AVAILABLE RECORDS.
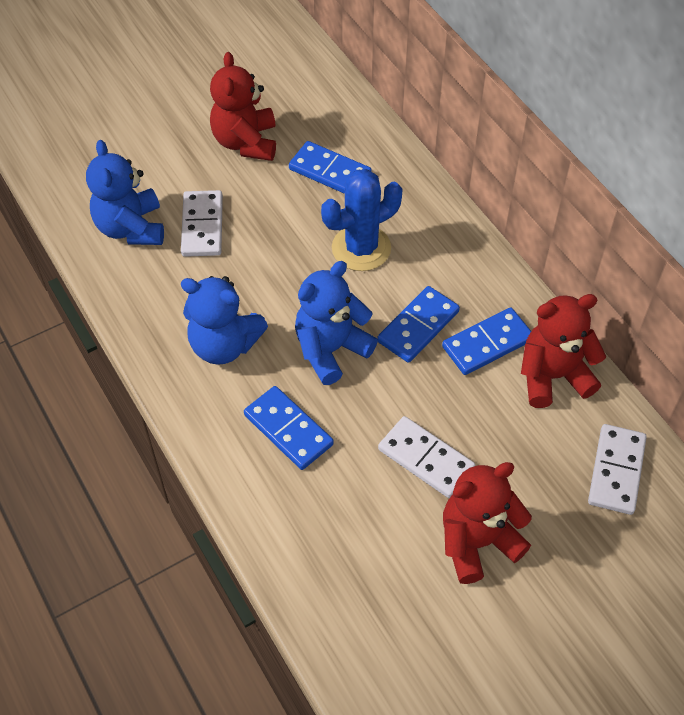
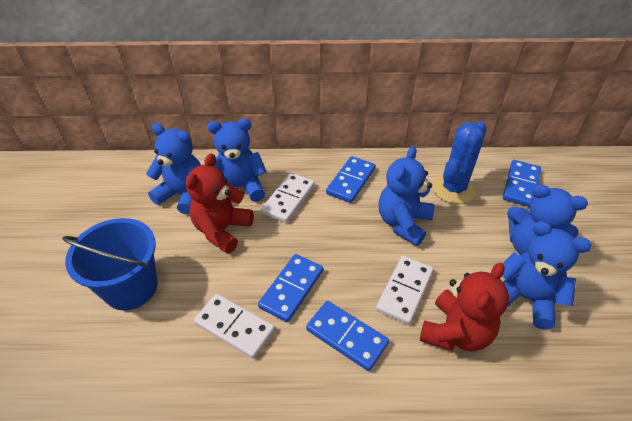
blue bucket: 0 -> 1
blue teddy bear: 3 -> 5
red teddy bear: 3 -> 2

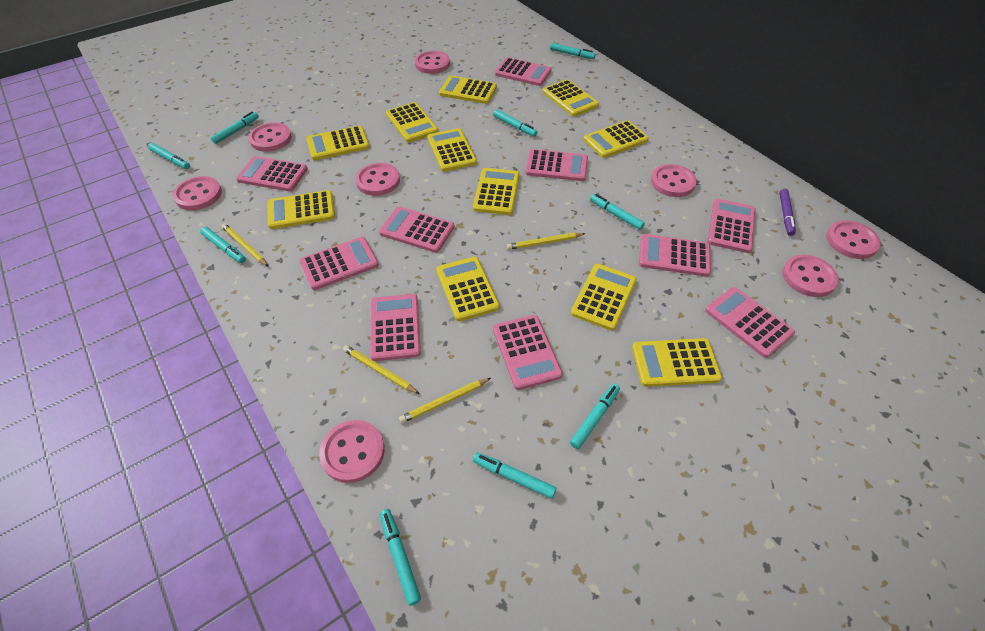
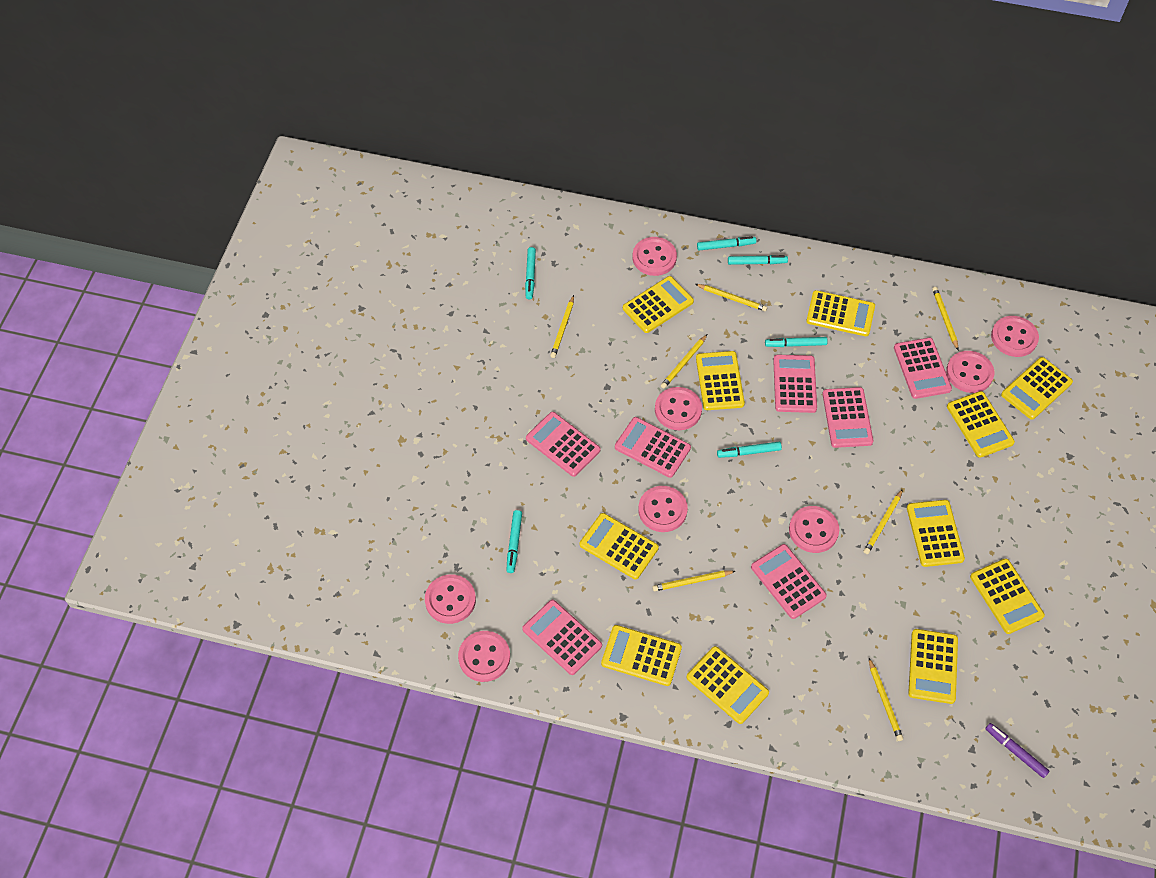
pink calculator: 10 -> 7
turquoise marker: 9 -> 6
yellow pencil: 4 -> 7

WORK REQUEST. In the data, the line that contains "red teddy bear: 3 -> 2" begins the part to write out; restate it and each line after it word for word through the end, with no pictures.

EXERCISE ANSWER.
red teddy bear: 3 -> 2

pink calculator: 10 -> 7
turquoise marker: 9 -> 6
yellow pencil: 4 -> 7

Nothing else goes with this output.